Exercise aim: Find each line in the records below that contains the word "kern" and copy those lines out.

Supplied entries:
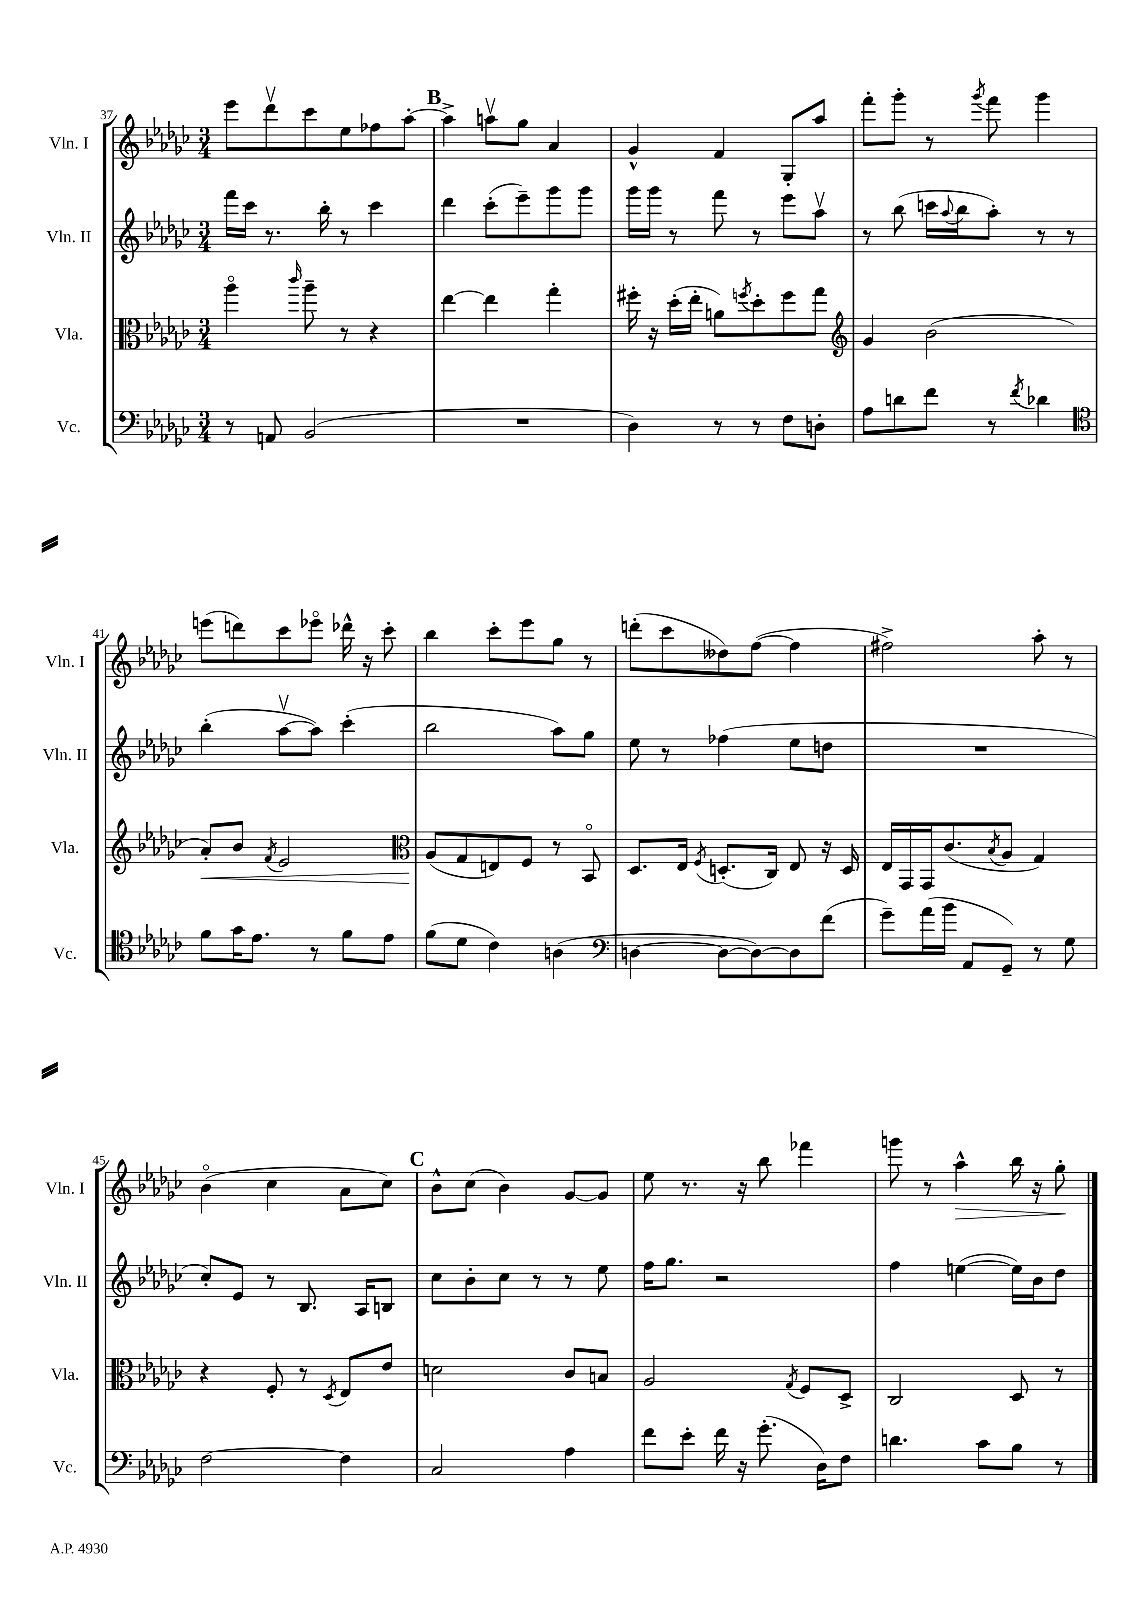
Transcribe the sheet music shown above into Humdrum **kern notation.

**kern	**kern	**kern	**kern
*staff4	*staff3	*staff2	*staff1
*clefF4	*clefC3	*clefG2	*clefG2
*k[b-e-a-d-g-c-]	*k[b-e-a-d-g-c-]	*k[b-e-a-d-g-c-]	*k[b-e-a-d-g-c-]
*M3/4	*M3/4	*M3/4	*M3/4
8r	4aa-o	16fff	8eee-
.	.	16ccc-	.
8AA	.	8.r	8ddd-v
.	16qqccc-	.	.
(2BB-	8aa-~	.	8ccc-
.	.	16bb-'	.
.	8r	8r	8ee-
.	4r	4ccc-	8ff-
.	.	.	[8aa-'
=	=	=	=
2.r	[4ee-	4ddd-	4aa-^]
.	4ee-]	(8ccc-'	8aav
.	.	8eee-~)	8gg-
.	4gg-'	8ggg-	4a-
.	.	8ggg-	.
=	=	=	=
4D-)	16ff#'	16ggg-	4g-^^
.	16r	16ggg-	.
.	(16dd-'	8r	.
.	16ee-'	.	.
8r	8a)	8fff	4f
.	8qff	.	.
8r	8dd-'	8r	.
8F	8ff	8eee-	8G-'
8D'	8gg-	8aa-v	8aa-
=	=	=	=
*	*clefG2	*	*
8A-	4g-	8r	8fff'
8d	.	(8bb-	8ggg-'
8f	(2b-	16ccc	8r
.	.	8qqaa-	.
.	.	16bb-	.
.	.	.	8qggg-
8r	.	8aa-')	8fff
8qf	.	.	.
4d-	.	8r	4ggg-
.	.	8r	.
=	=	=	=
*clefC4	*	*	*
8f	8a-')	(4bb-'	(8eee
16g-	8b-	.	8ddd)
8.e-	.	.	.
.	8qf	.	.
.	2e-	[8aa-v	8ccc-
8r	.	8aa-])	8eee-o
8f	.	(4ccc-'	16ddd-^^
.	.	.	16r
8e-	.	.	8ccc-'
=	=	=	=
*	*clefC3	*	*
(8f	(8A-	2bb-	4bb-
8d-	8G-	.	.
4c-)	8E)	.	8ccc-'
.	8F	.	8eee-
(4A	8r	8aa-)	8gg-
.	8BB-o	8gg-	8r
=	=	=	=
*clefF4	*	*	*
[4D	8.D-	8ee-	(8ddd'
.	.	8r	8ccc-
.	16E-	.	.
.	8qF	.	.
8D_	(8.D'	(4ff-	8dd--)
8D_)	.	.	([8ff
.	16C-)	.	.
8D]	8E-	8ee-	4ff]
(8f	16r	8dd	.
.	16D	.	.
=	=	=	=
8g-~)	16E-	2.r	2ff#^)
.	16GG-	.	.
(16a-	16GG-	.	.
16b-	(8.c-	.	.
8AA-	.	.	.
.	8qB-	.	.
8GG-~)	8A-	.	.
8r	4G-)	.	8aa-'
8G-	.	.	8r
=	=	=	=
[2F	4r	8cc-')	(4b-o
.	.	8e-	.
.	8F'	8r	4cc-
.	8r	8.B-	.
.	8qD-	.	.
4F]	8E-	.	8a-
.	.	16A-	.
.	8e-	8B	8cc-)
=	=	=	=
2C-	2d	8cc-	8b-^^
.	.	8b-'	(8cc-
.	.	8cc-	4b-)
.	.	8r	.
4A-	8c-	8r	[8g-
.	8B	8ee-	8g-]
=	=	=	=
8f	2A-	16ff	8ee-
.	.	8.gg-	.
8e-'	.	.	8.r
16f	.	2r	.
16r	.	.	16r
(8.g-'	.	.	8bb-
.	8qG-	.	.
.	8F	.	4fff-
16D-)	.	.	.
8F	8D-^	.	.
=	=	=	=
4.d	2C-	4ff	8ggg
.	.	.	8r
.	.	([4ee	4aa-^^
8c-	.	.	.
8B-	8D-	16ee])	16bb-
.	.	16b-	16r
8r	8r	8dd-	8gg-'
==	==	==	==
*-	*-	*-	*-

Result of the exercise:
Transcribe the sheet music shown above into Humdrum **kern notation.
**kern	**kern	**kern	**kern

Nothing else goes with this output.